Object change listings:
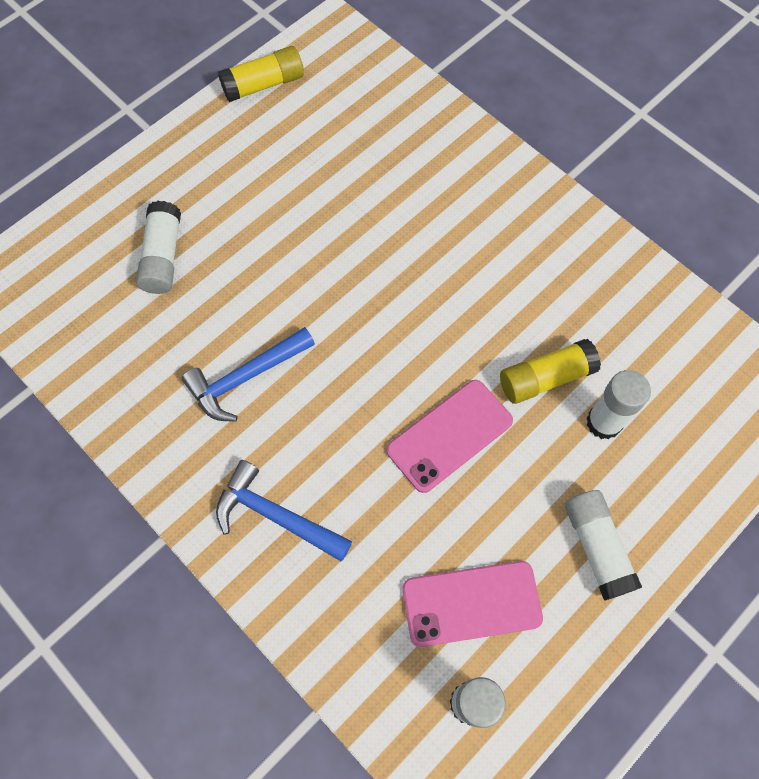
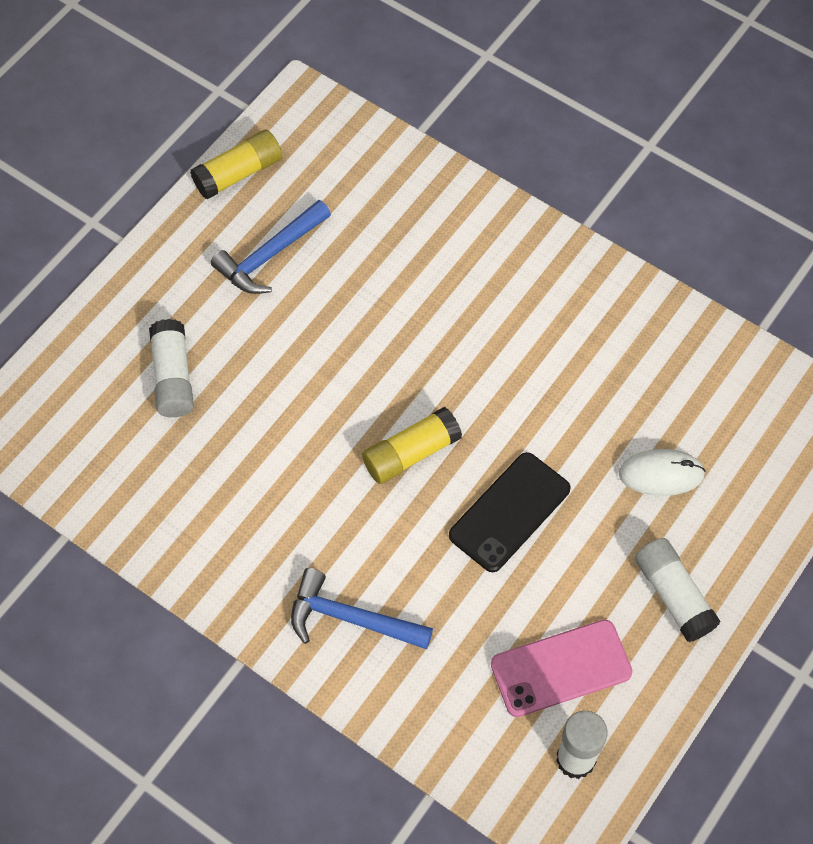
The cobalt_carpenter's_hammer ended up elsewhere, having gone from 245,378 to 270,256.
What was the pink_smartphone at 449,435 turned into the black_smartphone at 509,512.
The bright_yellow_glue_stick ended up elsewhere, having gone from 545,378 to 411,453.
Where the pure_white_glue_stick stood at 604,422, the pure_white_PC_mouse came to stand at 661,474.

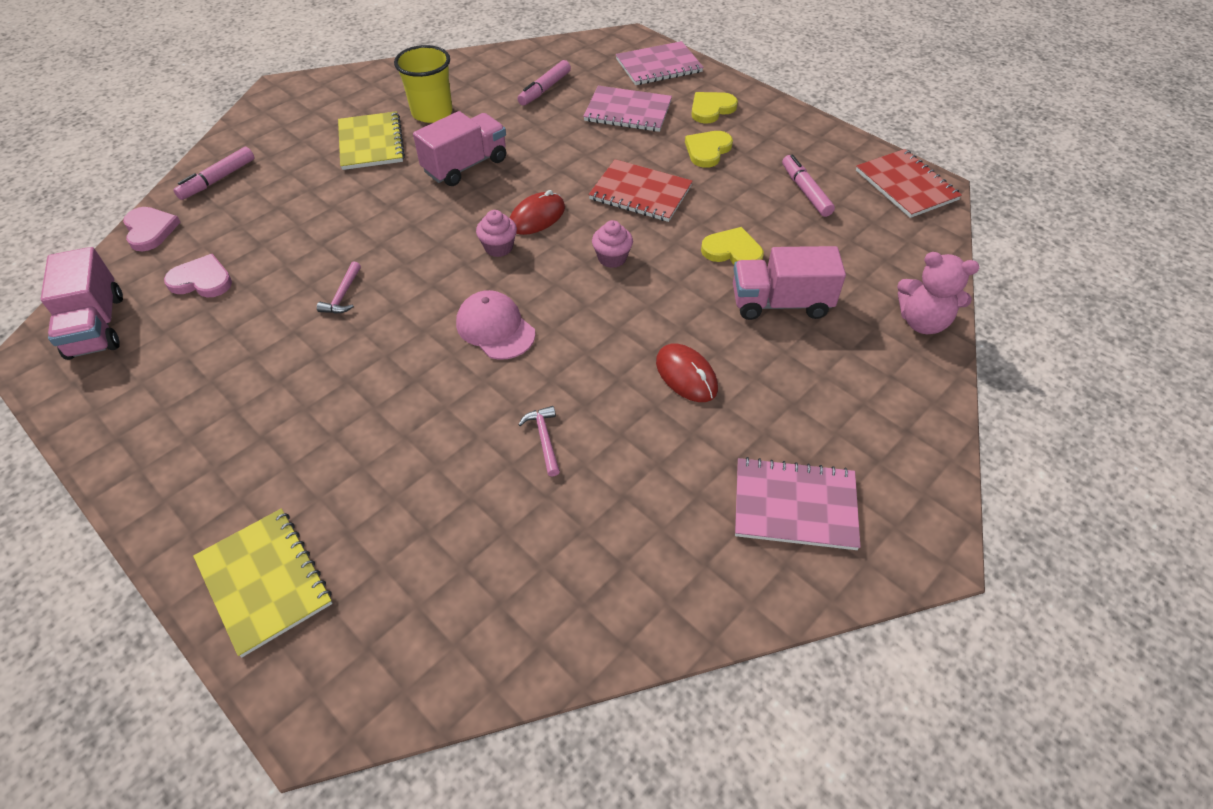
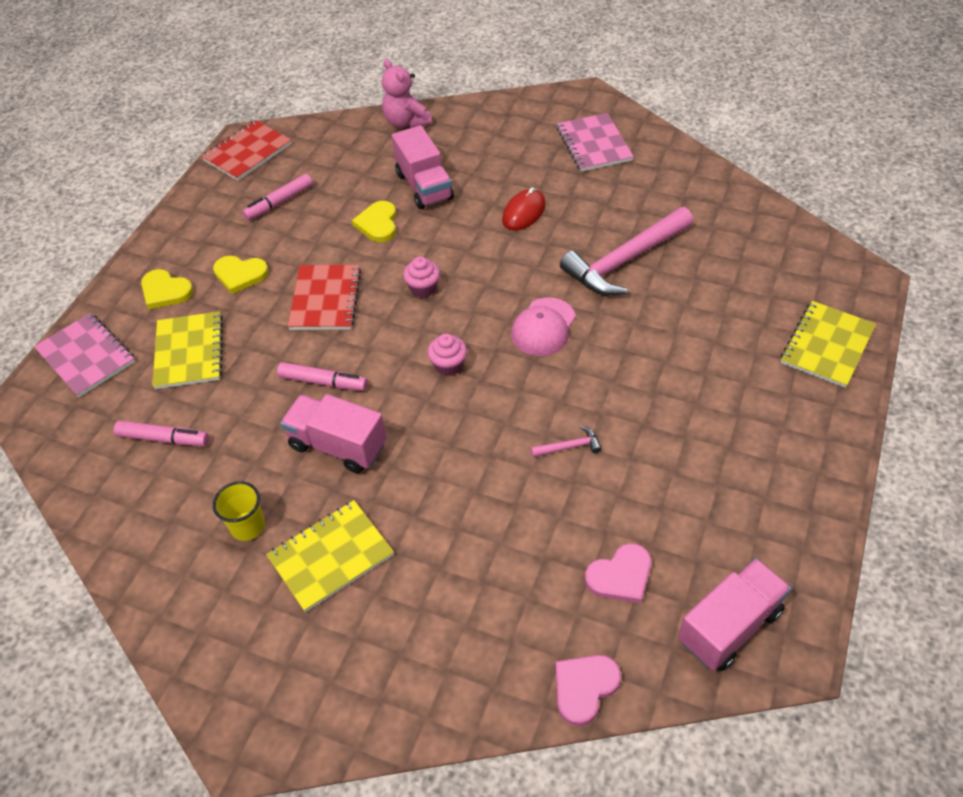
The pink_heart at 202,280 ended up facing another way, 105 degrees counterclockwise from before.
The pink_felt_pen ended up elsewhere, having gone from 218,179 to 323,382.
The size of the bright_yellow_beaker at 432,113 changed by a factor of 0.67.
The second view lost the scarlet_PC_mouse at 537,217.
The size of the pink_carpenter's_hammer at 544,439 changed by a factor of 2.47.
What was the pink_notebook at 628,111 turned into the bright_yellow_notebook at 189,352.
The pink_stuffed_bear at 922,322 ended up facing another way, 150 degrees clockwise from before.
==
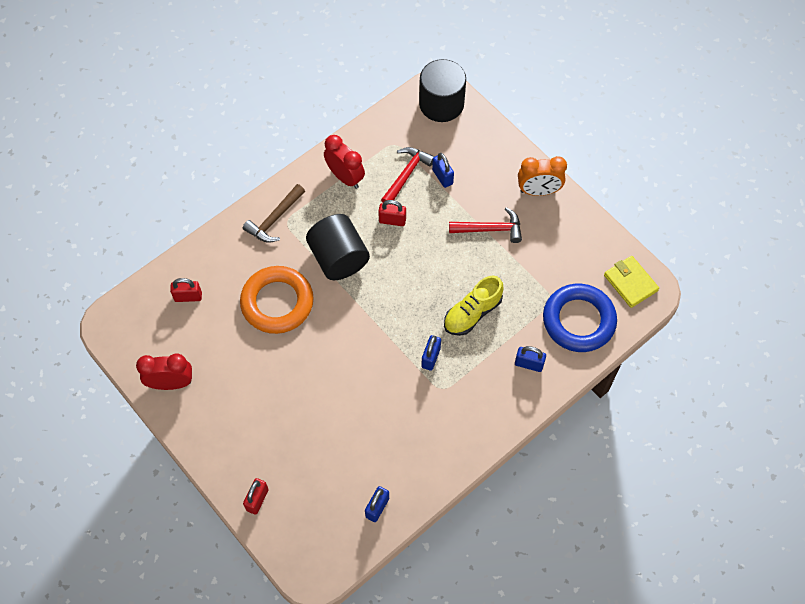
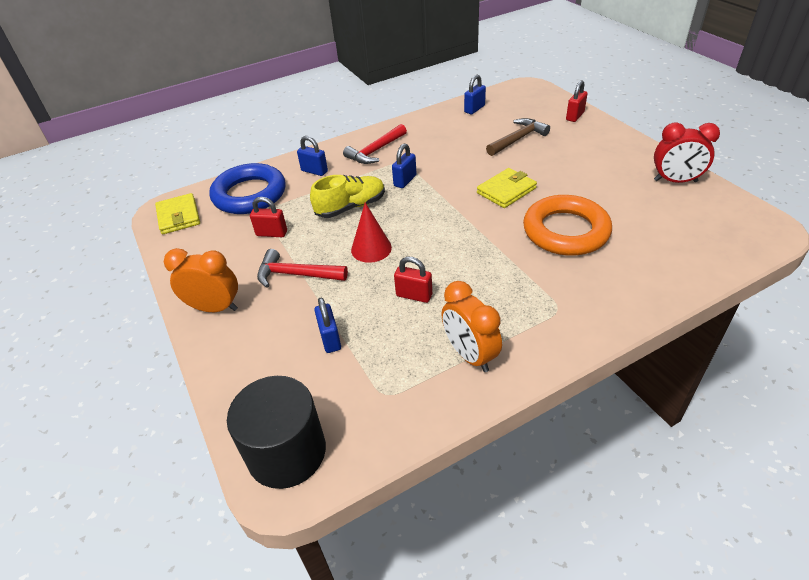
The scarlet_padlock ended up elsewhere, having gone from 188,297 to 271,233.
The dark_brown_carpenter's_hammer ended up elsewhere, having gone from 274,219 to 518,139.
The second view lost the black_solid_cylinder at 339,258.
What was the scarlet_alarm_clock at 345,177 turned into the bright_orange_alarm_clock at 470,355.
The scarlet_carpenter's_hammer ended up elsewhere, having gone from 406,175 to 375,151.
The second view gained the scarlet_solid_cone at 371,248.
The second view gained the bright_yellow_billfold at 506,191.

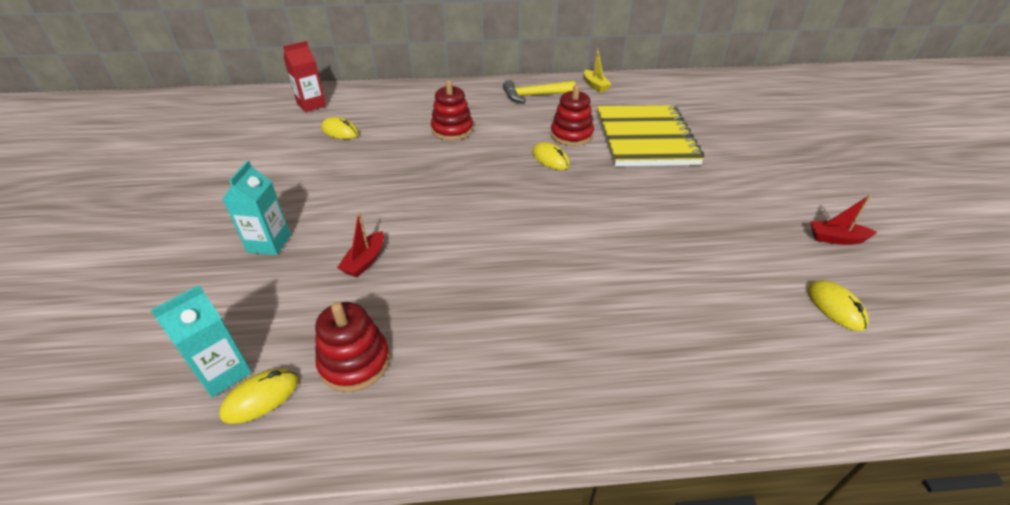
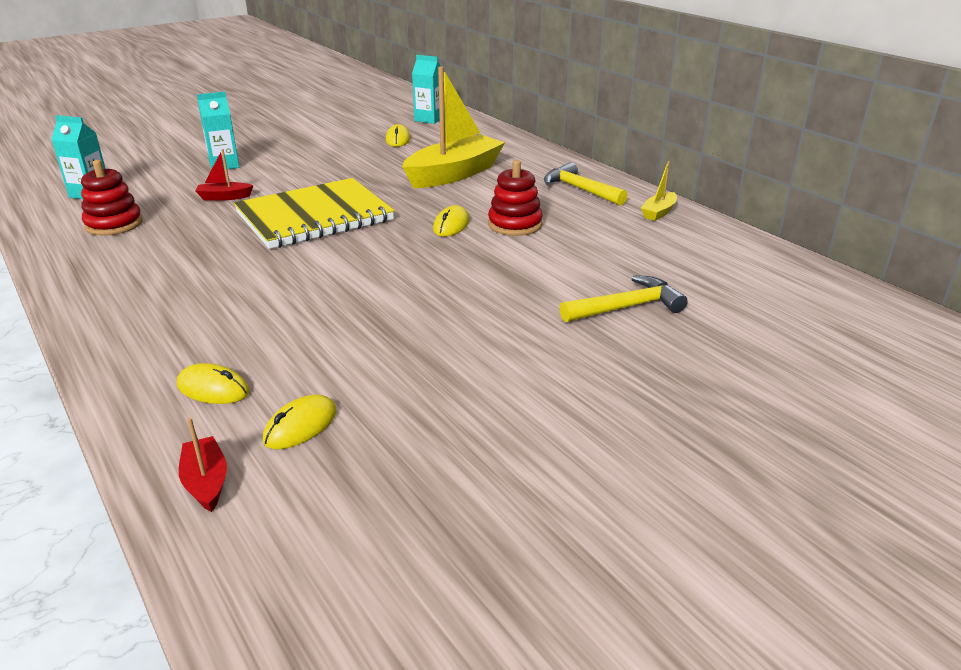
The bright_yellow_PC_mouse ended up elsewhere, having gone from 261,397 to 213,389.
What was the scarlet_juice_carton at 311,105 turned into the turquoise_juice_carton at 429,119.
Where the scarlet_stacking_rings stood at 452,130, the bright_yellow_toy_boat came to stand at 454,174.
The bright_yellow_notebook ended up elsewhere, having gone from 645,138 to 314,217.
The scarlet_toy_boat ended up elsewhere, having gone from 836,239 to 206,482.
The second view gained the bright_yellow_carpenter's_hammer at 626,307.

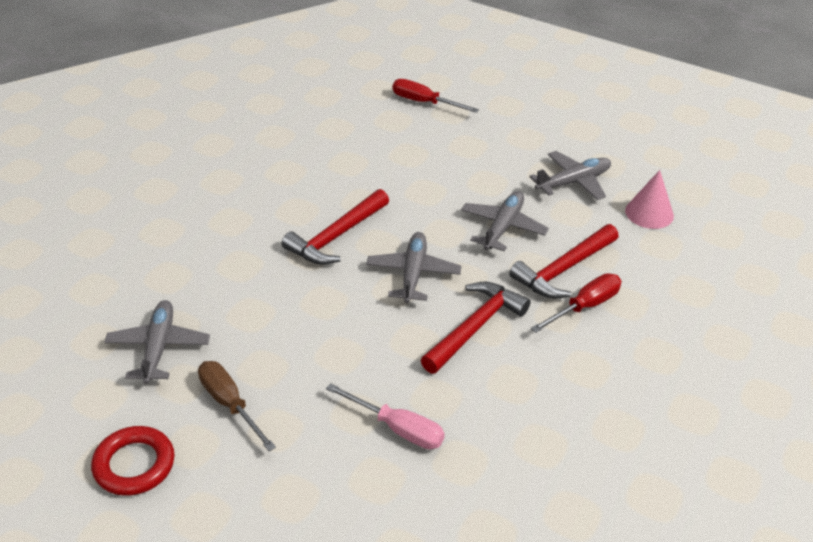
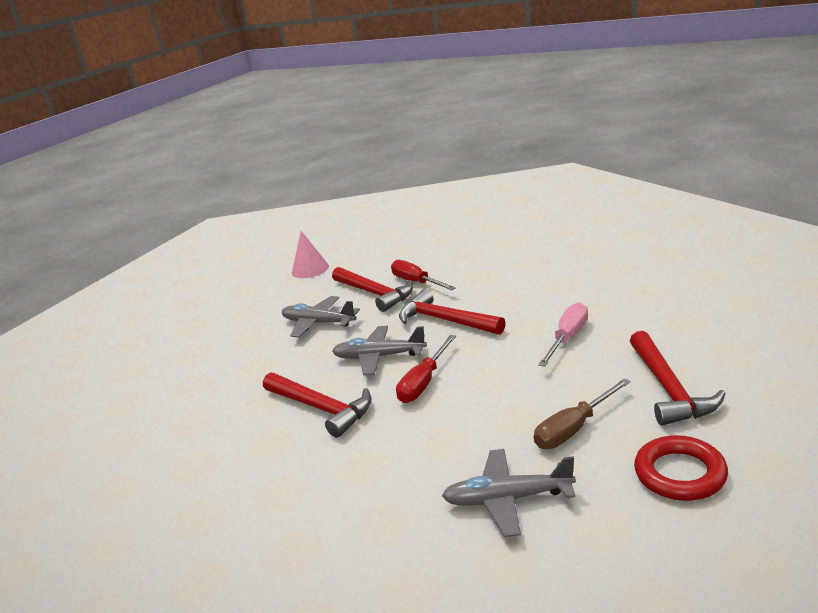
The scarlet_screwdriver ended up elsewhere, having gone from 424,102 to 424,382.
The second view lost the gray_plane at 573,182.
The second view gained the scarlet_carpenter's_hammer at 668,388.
* * *
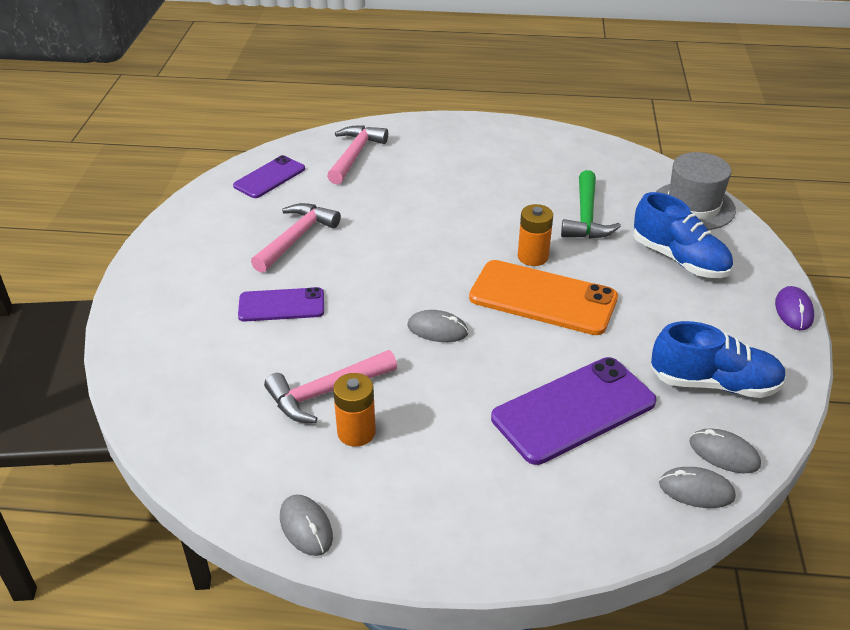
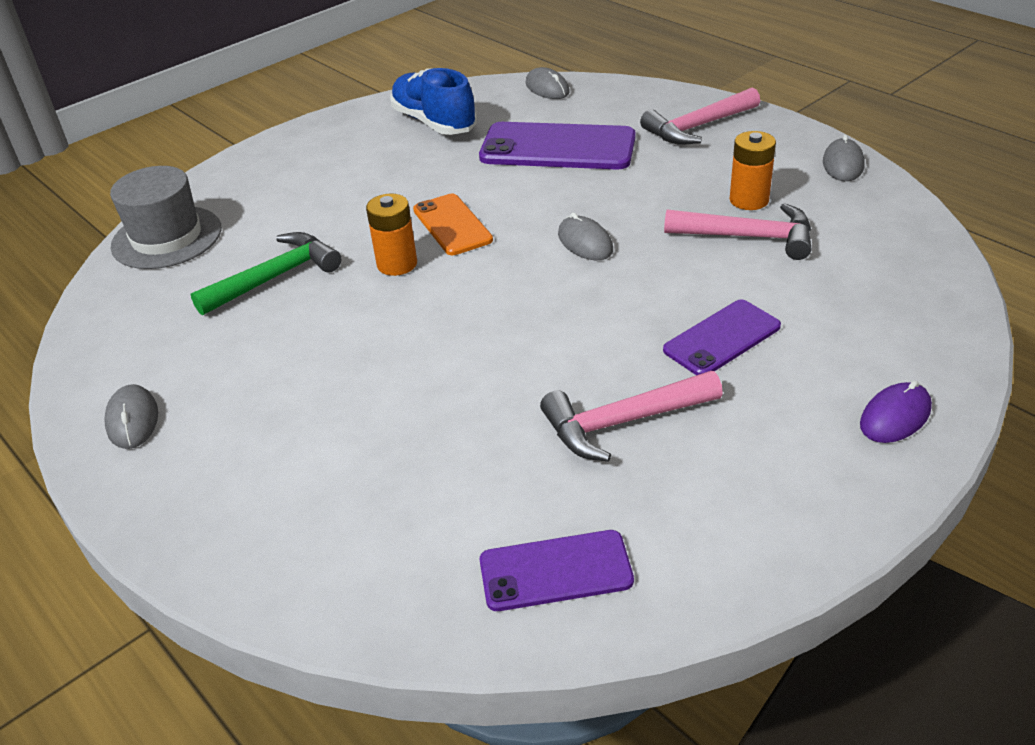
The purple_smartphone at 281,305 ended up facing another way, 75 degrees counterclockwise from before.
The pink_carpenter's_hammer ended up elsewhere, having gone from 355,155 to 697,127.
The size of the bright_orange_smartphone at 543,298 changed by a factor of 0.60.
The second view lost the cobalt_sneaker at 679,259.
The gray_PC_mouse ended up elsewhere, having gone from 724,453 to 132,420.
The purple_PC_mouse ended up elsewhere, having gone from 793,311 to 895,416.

### Activity
As the answer, set down only the lines from the data above between the one holding "The cobalt_carpenter's_hammer ended" and the one holding "The bright_yellow_glue_stick ended", inclusive, exactly as they read.

### Solution to the exercise
The cobalt_carpenter's_hammer ended up elsewhere, having gone from 245,378 to 270,256.
What was the pink_smartphone at 449,435 turned into the black_smartphone at 509,512.
The bright_yellow_glue_stick ended up elsewhere, having gone from 545,378 to 411,453.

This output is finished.